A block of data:
* begin *

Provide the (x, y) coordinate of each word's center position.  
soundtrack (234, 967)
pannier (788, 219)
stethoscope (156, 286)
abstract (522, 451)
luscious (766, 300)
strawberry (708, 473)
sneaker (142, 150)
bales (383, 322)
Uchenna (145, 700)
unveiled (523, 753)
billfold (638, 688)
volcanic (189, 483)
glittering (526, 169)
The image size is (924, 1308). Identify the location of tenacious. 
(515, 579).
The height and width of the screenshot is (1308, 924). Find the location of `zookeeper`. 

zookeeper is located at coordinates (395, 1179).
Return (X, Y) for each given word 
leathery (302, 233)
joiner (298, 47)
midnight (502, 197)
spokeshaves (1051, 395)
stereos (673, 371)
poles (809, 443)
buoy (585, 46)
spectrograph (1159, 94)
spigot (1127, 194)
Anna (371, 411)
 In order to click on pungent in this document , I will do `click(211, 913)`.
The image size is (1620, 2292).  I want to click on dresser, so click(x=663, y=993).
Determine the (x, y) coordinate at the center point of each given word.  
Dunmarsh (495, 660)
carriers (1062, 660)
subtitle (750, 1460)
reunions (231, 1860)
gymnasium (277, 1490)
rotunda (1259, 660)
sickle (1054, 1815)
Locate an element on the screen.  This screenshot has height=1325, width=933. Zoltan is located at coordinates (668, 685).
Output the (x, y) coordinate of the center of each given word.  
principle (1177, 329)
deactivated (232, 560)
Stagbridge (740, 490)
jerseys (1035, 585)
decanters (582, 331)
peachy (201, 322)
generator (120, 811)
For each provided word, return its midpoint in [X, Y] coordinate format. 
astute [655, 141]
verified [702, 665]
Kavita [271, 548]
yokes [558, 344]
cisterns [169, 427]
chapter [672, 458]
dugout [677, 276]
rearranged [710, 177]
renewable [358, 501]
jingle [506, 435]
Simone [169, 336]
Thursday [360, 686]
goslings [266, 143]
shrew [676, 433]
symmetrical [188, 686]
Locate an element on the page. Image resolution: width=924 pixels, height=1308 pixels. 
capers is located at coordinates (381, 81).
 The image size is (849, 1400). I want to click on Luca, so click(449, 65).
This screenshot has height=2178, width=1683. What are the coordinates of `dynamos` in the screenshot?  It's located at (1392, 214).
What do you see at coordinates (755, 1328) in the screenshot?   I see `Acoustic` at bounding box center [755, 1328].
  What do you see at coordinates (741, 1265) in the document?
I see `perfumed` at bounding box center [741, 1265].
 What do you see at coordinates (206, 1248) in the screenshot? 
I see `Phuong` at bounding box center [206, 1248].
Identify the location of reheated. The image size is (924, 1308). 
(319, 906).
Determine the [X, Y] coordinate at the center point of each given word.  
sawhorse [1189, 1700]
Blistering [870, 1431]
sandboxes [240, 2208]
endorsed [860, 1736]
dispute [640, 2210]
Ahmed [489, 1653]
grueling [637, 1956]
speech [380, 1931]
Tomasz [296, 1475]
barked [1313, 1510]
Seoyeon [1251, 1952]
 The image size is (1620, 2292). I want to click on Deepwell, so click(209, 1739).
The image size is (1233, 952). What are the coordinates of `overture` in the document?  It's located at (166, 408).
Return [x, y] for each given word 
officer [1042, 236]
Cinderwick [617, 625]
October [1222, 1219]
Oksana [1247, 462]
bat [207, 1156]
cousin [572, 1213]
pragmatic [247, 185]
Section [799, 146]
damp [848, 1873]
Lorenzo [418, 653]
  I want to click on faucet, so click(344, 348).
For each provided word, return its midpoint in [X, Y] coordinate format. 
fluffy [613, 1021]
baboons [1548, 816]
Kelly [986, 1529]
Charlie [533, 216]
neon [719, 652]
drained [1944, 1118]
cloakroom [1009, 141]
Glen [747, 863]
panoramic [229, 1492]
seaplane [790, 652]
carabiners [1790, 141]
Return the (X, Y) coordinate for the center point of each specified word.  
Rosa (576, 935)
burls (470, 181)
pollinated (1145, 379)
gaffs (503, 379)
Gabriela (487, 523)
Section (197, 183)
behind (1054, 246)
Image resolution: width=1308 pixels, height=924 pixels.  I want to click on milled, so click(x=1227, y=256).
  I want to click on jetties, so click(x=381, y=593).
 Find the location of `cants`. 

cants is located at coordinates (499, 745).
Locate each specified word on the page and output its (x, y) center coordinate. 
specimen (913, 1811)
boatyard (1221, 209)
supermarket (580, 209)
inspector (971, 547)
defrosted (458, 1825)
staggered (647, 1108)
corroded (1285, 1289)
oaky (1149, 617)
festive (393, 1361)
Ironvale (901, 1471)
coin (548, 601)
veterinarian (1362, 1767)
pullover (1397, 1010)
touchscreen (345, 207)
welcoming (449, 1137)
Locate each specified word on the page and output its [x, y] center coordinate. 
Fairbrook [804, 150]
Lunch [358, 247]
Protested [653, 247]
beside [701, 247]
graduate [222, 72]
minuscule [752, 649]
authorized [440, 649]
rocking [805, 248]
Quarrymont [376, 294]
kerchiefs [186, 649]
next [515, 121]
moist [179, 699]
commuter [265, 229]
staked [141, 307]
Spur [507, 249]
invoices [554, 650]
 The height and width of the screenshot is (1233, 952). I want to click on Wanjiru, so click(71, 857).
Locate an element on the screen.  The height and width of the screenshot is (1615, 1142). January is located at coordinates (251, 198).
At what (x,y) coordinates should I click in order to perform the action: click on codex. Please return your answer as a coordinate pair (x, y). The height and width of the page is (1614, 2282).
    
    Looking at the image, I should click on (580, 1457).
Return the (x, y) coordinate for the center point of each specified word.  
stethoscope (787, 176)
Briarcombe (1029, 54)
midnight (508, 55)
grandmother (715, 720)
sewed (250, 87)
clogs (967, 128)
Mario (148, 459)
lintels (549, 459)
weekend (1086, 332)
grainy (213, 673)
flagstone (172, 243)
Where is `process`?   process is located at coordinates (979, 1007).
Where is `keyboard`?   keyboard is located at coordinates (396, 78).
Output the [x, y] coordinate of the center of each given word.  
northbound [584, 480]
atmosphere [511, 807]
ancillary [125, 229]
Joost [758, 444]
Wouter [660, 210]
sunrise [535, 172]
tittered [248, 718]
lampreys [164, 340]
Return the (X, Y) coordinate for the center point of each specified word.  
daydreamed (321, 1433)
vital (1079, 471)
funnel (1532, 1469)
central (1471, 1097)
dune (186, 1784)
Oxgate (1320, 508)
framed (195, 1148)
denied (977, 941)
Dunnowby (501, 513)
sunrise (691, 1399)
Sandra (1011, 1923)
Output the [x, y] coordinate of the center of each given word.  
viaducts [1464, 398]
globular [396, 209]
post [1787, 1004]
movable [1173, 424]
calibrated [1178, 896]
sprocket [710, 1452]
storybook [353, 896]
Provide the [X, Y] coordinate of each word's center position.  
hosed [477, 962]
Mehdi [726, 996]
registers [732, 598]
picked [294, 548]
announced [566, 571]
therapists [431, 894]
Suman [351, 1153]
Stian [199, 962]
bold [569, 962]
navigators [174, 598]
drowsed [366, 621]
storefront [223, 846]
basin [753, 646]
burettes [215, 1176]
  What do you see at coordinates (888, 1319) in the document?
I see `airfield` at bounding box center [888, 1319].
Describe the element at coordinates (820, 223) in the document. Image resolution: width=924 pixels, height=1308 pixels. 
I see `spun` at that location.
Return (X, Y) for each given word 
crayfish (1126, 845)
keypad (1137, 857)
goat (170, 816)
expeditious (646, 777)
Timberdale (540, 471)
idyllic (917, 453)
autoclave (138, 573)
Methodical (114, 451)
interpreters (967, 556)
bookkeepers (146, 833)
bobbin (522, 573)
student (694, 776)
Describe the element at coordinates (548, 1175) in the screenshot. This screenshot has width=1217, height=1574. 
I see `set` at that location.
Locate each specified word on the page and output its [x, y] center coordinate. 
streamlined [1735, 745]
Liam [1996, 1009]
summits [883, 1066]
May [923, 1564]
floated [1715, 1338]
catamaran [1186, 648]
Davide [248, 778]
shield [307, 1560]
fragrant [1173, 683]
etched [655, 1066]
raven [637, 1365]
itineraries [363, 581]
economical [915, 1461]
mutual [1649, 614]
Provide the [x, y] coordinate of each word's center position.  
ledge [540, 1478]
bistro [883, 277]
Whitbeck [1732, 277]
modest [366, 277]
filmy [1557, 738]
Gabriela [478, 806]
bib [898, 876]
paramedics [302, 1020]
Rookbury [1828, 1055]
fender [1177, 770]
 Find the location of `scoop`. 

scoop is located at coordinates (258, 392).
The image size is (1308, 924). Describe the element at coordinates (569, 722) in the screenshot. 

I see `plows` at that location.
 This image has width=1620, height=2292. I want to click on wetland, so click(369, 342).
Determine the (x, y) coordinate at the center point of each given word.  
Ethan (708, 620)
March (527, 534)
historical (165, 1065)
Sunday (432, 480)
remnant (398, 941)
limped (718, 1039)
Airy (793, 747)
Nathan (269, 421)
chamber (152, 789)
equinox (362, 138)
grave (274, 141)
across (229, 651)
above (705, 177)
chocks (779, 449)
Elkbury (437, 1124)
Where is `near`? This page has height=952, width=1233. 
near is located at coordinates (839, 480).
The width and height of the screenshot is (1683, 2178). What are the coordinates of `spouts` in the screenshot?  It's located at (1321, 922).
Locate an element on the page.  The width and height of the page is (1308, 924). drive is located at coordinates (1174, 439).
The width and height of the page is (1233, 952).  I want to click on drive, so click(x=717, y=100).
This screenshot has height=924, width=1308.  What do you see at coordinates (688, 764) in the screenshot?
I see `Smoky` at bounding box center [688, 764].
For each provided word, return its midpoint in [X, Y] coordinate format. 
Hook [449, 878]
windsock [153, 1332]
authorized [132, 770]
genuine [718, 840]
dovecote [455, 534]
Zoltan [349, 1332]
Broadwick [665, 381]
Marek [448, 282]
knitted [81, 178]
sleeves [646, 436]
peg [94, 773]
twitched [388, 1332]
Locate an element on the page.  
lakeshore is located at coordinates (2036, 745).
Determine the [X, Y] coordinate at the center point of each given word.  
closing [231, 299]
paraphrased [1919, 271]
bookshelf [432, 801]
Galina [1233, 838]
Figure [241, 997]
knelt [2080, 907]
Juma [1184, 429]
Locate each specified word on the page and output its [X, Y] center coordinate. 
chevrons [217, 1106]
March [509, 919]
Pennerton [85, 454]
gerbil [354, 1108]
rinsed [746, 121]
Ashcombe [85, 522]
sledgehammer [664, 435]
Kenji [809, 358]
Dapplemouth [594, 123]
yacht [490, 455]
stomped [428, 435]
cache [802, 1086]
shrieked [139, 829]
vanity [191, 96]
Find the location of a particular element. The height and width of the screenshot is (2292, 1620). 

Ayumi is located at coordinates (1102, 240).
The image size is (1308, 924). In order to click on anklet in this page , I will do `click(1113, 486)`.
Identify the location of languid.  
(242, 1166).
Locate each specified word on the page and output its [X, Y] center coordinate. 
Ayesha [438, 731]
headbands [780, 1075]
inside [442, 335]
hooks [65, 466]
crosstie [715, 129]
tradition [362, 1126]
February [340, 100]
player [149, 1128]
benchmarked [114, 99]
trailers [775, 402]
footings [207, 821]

* end *

* GOAL
Rewrite the lines from the one containing "oaky (1149, 617)" to the one containing "rocking [805, 248]", substituting "given" for "specified" and leaving everything else unchanged.

* RESULT OF THIS EXERCISE
oaky (1149, 617)
festive (393, 1361)
Ironvale (901, 1471)
coin (548, 601)
veterinarian (1362, 1767)
pullover (1397, 1010)
touchscreen (345, 207)
welcoming (449, 1137)
Locate each given word on the page and output its [x, y] center coordinate. 
Fairbrook [804, 150]
Lunch [358, 247]
Protested [653, 247]
beside [701, 247]
graduate [222, 72]
minuscule [752, 649]
authorized [440, 649]
rocking [805, 248]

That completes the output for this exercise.